START Material supplied

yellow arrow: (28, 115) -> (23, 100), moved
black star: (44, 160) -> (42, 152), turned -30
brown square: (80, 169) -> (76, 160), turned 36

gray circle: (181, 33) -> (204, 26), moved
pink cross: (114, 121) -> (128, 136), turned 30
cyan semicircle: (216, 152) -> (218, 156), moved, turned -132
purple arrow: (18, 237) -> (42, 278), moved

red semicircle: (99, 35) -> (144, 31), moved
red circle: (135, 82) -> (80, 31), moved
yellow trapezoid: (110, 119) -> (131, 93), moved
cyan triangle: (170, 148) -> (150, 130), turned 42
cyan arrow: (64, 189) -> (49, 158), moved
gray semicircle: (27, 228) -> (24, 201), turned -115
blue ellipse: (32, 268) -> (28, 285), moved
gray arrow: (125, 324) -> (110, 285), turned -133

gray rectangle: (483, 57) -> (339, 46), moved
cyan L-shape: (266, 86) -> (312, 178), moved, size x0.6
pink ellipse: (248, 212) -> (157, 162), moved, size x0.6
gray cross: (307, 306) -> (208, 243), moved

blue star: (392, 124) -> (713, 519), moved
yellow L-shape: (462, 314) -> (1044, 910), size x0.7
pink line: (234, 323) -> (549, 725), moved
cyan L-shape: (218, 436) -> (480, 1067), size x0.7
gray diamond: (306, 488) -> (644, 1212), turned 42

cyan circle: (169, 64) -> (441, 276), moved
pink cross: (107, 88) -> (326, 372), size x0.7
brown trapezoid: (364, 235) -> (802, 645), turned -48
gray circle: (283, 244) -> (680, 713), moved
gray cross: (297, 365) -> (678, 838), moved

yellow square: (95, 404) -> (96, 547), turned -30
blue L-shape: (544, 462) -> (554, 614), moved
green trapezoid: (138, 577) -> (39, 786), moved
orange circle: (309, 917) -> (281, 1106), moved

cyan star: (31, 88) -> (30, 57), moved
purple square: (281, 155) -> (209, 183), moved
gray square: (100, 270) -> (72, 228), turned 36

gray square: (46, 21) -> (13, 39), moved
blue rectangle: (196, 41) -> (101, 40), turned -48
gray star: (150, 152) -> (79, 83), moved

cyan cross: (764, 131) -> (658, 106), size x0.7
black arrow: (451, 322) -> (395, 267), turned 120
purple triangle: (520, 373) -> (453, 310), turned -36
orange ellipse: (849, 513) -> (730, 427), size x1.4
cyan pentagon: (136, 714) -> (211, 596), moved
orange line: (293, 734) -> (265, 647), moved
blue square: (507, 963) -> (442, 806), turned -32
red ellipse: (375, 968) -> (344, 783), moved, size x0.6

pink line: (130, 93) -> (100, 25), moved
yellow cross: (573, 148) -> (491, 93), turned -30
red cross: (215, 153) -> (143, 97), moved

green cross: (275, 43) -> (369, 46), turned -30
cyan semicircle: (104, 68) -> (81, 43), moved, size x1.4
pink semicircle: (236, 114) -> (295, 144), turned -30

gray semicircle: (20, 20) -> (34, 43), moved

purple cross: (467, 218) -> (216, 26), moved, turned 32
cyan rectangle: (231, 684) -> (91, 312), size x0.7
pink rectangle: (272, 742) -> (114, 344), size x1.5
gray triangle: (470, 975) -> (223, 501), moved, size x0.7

END Material supplied

• **Task prompt**: The required answer is the exact run of lines above starting at the line with "pink line: (130, 93) -> (100, 25), moved" and ending at the line with "purple cross: (467, 218)", with both ends present.

• **Answer**:
pink line: (130, 93) -> (100, 25), moved
yellow cross: (573, 148) -> (491, 93), turned -30
red cross: (215, 153) -> (143, 97), moved

green cross: (275, 43) -> (369, 46), turned -30
cyan semicircle: (104, 68) -> (81, 43), moved, size x1.4
pink semicircle: (236, 114) -> (295, 144), turned -30

gray semicircle: (20, 20) -> (34, 43), moved

purple cross: (467, 218) -> (216, 26), moved, turned 32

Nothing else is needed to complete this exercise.